[Object matching data]
+++

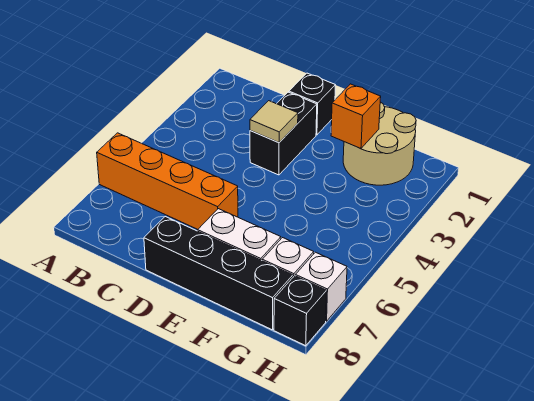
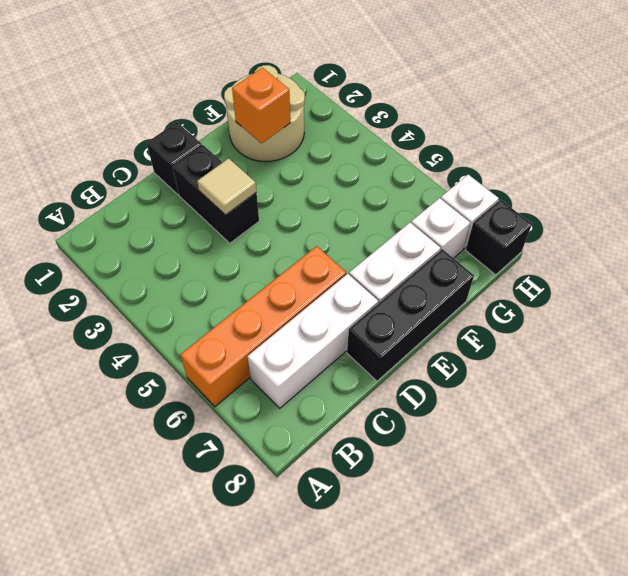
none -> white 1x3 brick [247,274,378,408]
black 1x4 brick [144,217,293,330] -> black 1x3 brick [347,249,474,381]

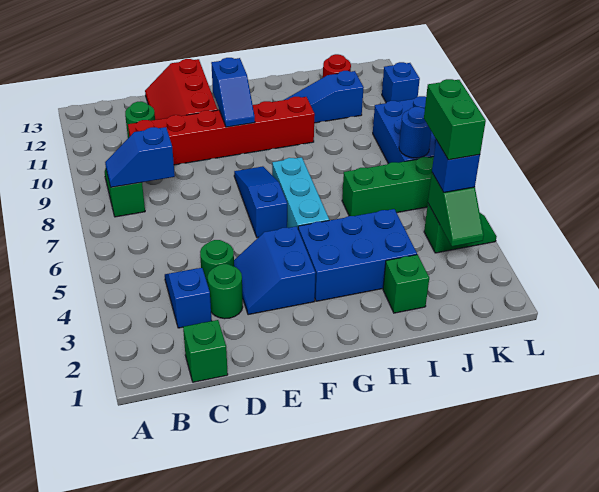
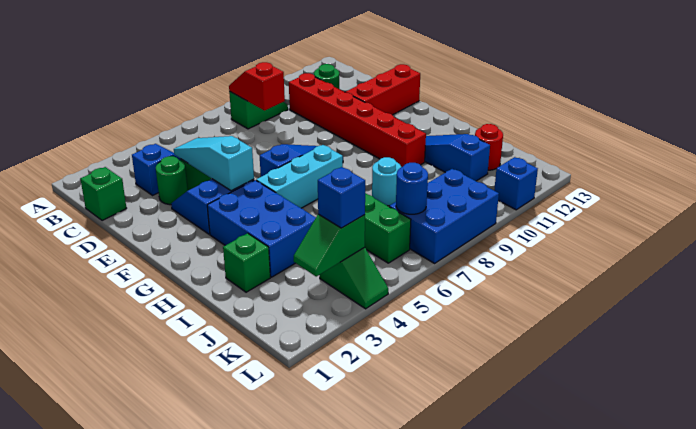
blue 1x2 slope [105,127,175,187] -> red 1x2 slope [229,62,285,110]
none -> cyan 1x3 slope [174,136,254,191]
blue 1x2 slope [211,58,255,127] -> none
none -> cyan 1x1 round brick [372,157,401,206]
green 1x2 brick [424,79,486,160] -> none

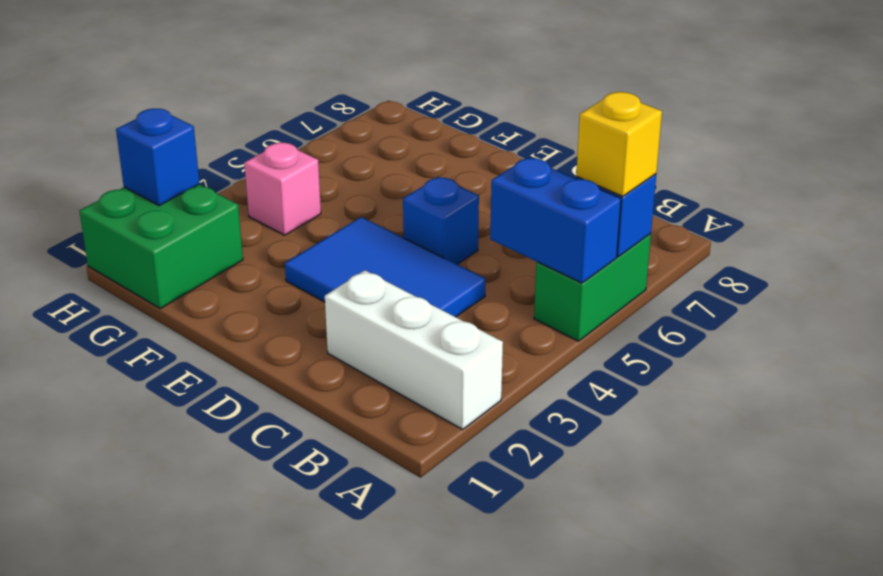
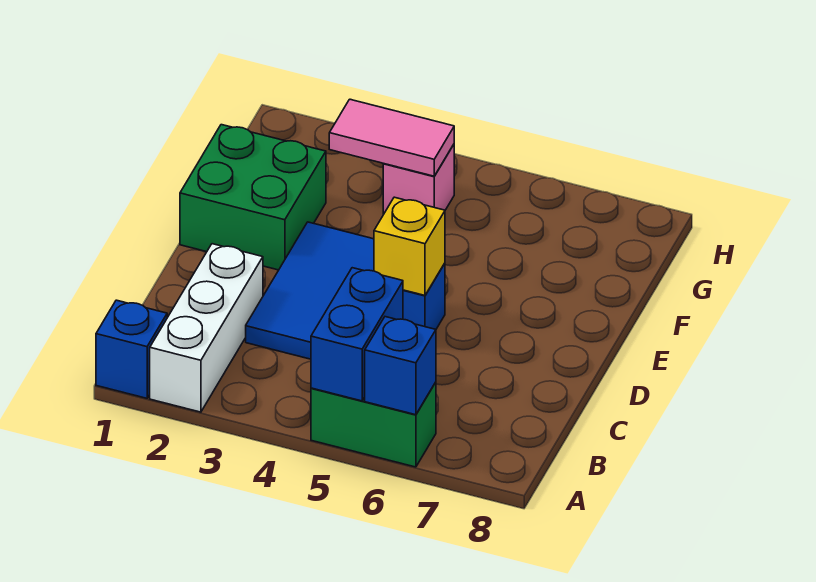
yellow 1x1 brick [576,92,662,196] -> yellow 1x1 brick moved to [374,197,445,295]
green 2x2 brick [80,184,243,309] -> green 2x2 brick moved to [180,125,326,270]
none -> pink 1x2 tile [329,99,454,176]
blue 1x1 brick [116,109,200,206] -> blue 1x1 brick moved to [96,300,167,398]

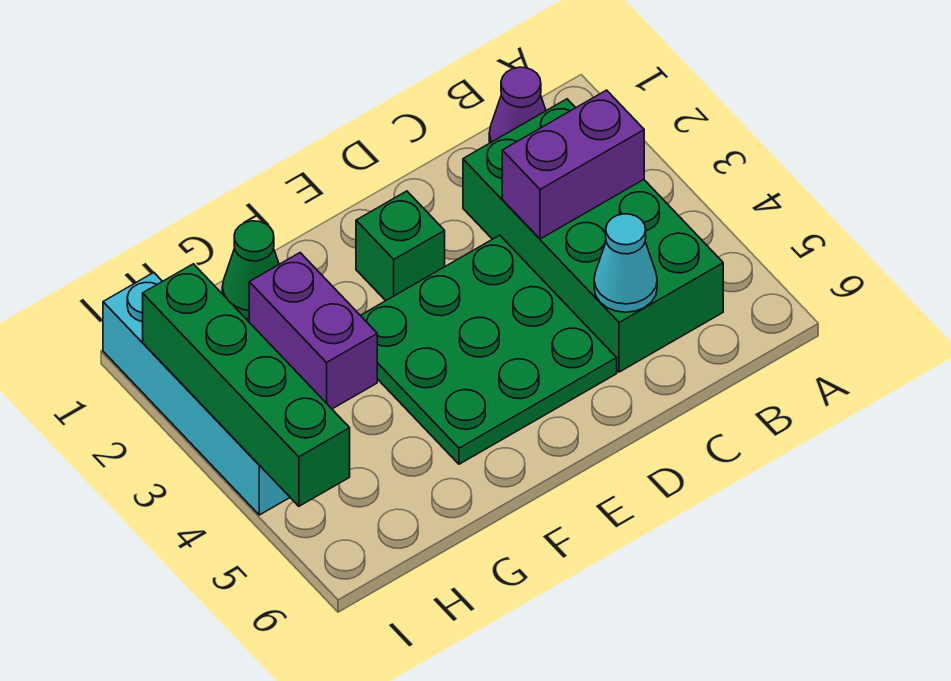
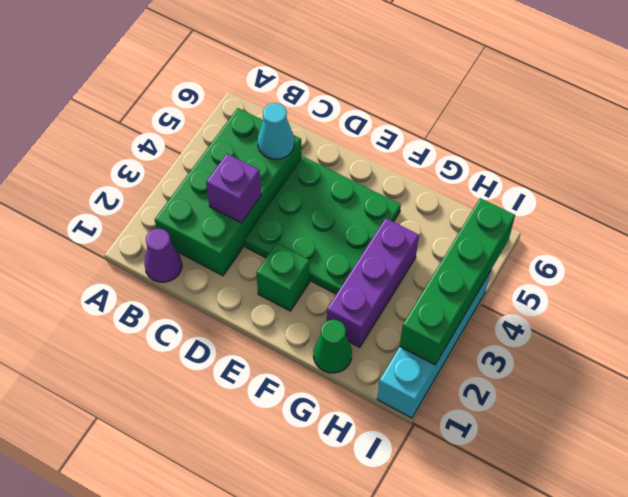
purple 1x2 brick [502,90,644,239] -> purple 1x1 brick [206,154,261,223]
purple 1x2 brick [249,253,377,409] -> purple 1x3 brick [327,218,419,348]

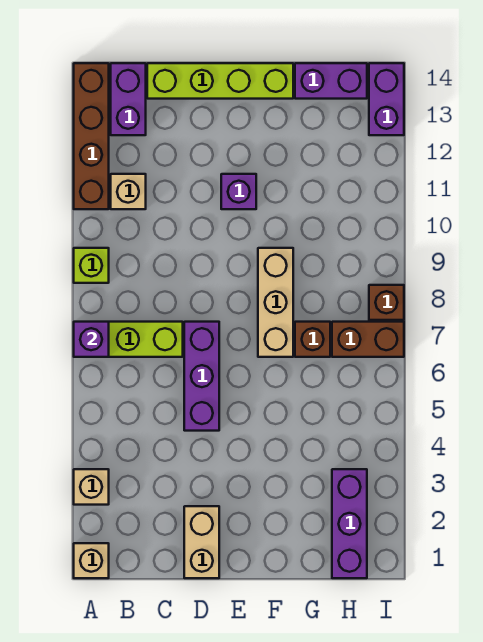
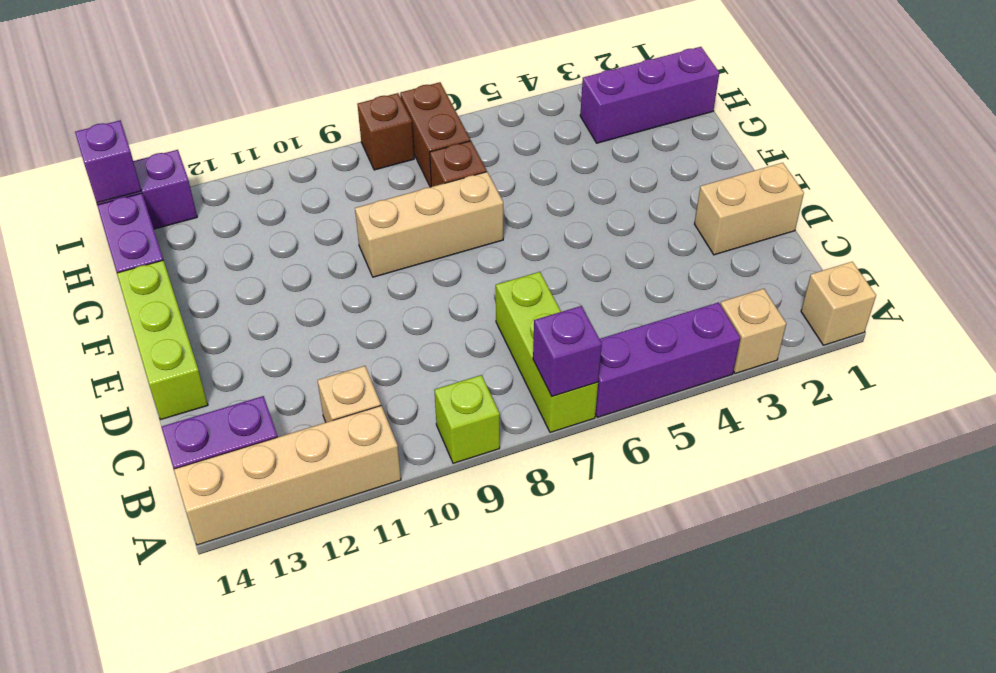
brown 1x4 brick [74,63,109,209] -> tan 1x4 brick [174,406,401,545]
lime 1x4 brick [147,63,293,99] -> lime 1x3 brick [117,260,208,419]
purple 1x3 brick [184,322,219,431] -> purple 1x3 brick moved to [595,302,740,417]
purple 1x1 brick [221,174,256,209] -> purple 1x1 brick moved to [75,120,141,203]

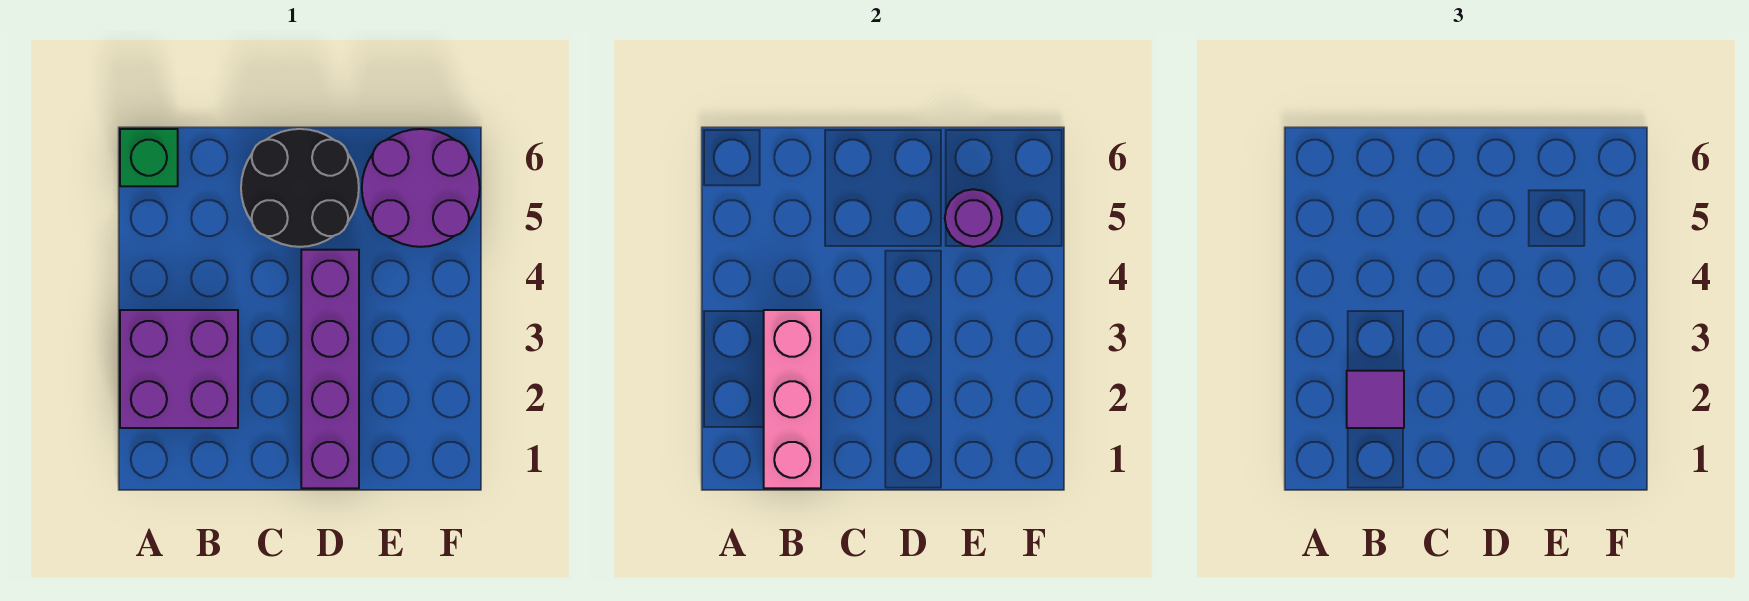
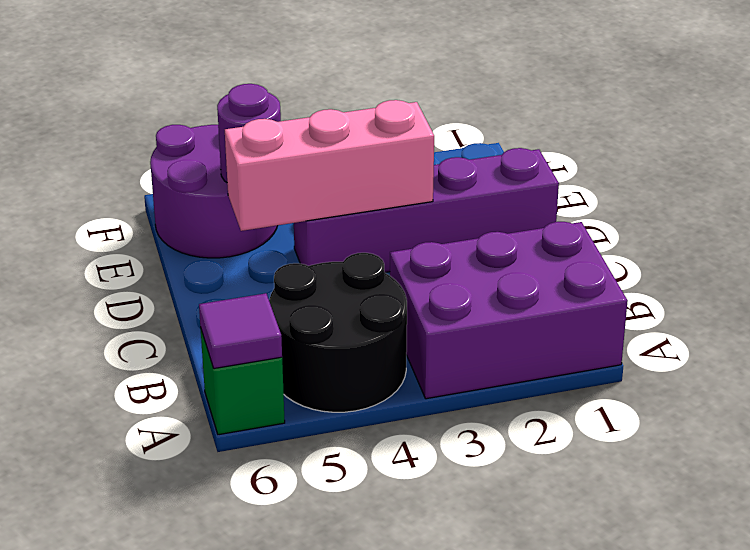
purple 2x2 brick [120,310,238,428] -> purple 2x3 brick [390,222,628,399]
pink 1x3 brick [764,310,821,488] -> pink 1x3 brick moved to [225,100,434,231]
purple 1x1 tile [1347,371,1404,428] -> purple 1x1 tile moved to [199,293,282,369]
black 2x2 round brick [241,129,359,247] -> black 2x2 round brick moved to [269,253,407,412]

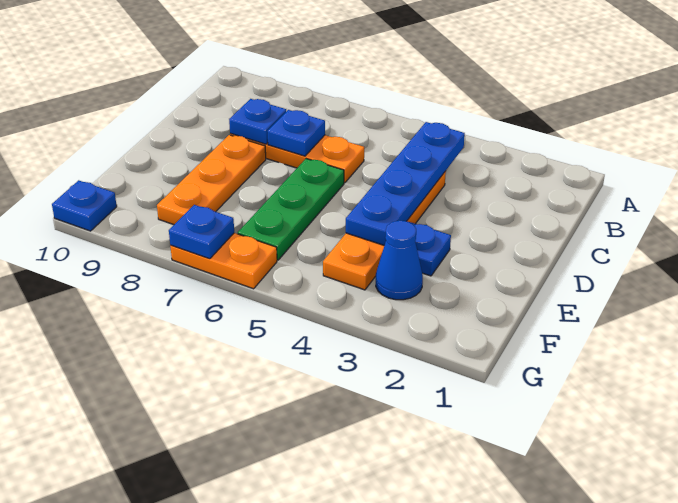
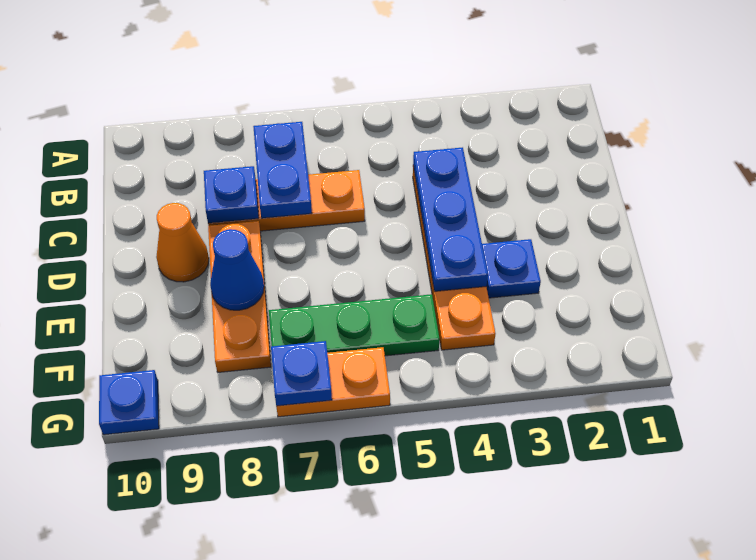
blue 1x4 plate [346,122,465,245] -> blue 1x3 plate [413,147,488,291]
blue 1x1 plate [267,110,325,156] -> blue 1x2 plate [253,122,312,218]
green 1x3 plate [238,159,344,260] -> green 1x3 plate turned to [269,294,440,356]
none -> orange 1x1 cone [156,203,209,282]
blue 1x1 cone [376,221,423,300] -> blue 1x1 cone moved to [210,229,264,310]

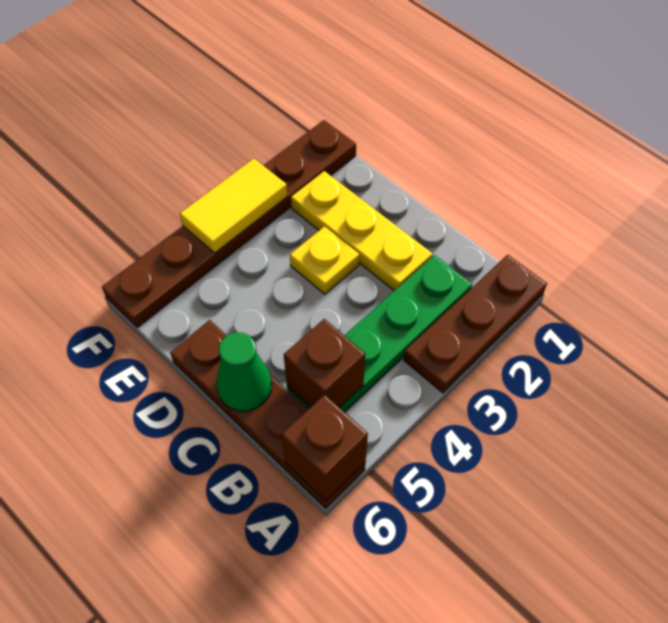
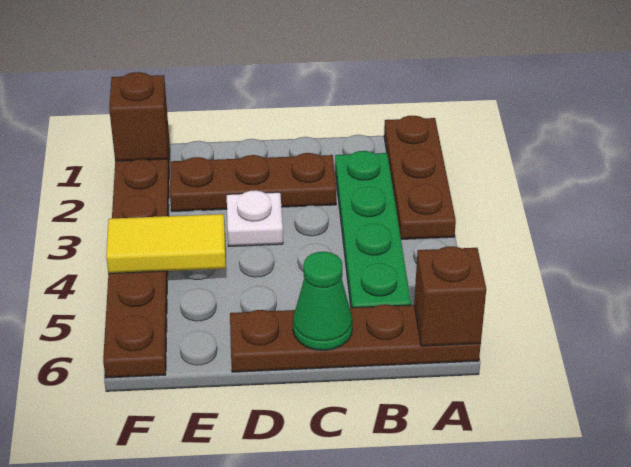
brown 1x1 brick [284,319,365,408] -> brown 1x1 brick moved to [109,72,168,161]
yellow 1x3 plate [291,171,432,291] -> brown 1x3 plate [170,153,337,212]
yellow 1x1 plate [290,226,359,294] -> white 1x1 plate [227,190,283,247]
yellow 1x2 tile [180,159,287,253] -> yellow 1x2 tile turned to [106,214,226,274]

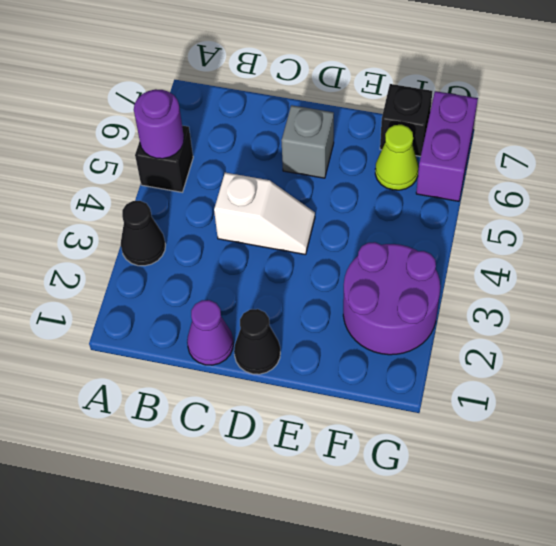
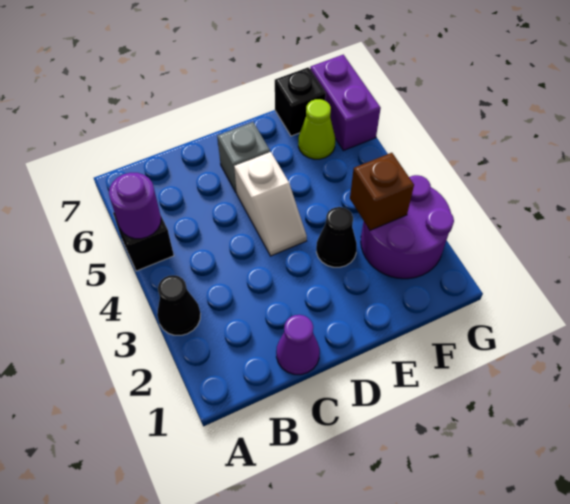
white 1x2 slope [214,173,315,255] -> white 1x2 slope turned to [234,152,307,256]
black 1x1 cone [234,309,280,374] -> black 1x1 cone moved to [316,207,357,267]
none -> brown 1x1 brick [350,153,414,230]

+++

§ **What you are asked to do**:
All records, pictures excluded: copy them exactly.

§ **Your solution**:
none -> white 1x3 brick [247,274,378,408]
black 1x4 brick [144,217,293,330] -> black 1x3 brick [347,249,474,381]

blue 1x2 slope [105,127,175,187] -> red 1x2 slope [229,62,285,110]
none -> cyan 1x3 slope [174,136,254,191]
blue 1x2 slope [211,58,255,127] -> none
none -> cyan 1x1 round brick [372,157,401,206]
green 1x2 brick [424,79,486,160] -> none

yellow 1x1 brick [576,92,662,196] -> yellow 1x1 brick moved to [374,197,445,295]
green 2x2 brick [80,184,243,309] -> green 2x2 brick moved to [180,125,326,270]
none -> pink 1x2 tile [329,99,454,176]
blue 1x1 brick [116,109,200,206] -> blue 1x1 brick moved to [96,300,167,398]

purple 1x2 brick [502,90,644,239] -> purple 1x1 brick [206,154,261,223]
purple 1x2 brick [249,253,377,409] -> purple 1x3 brick [327,218,419,348]

brown 1x4 brick [74,63,109,209] -> tan 1x4 brick [174,406,401,545]
lime 1x4 brick [147,63,293,99] -> lime 1x3 brick [117,260,208,419]
purple 1x3 brick [184,322,219,431] -> purple 1x3 brick moved to [595,302,740,417]
purple 1x1 brick [221,174,256,209] -> purple 1x1 brick moved to [75,120,141,203]

purple 2x2 brick [120,310,238,428] -> purple 2x3 brick [390,222,628,399]
pink 1x3 brick [764,310,821,488] -> pink 1x3 brick moved to [225,100,434,231]
purple 1x1 tile [1347,371,1404,428] -> purple 1x1 tile moved to [199,293,282,369]
black 2x2 round brick [241,129,359,247] -> black 2x2 round brick moved to [269,253,407,412]

blue 1x4 plate [346,122,465,245] -> blue 1x3 plate [413,147,488,291]
blue 1x1 plate [267,110,325,156] -> blue 1x2 plate [253,122,312,218]
green 1x3 plate [238,159,344,260] -> green 1x3 plate turned to [269,294,440,356]
none -> orange 1x1 cone [156,203,209,282]
blue 1x1 cone [376,221,423,300] -> blue 1x1 cone moved to [210,229,264,310]

brown 1x1 brick [284,319,365,408] -> brown 1x1 brick moved to [109,72,168,161]
yellow 1x3 plate [291,171,432,291] -> brown 1x3 plate [170,153,337,212]
yellow 1x1 plate [290,226,359,294] -> white 1x1 plate [227,190,283,247]
yellow 1x2 tile [180,159,287,253] -> yellow 1x2 tile turned to [106,214,226,274]

white 1x2 slope [214,173,315,255] -> white 1x2 slope turned to [234,152,307,256]
black 1x1 cone [234,309,280,374] -> black 1x1 cone moved to [316,207,357,267]
none -> brown 1x1 brick [350,153,414,230]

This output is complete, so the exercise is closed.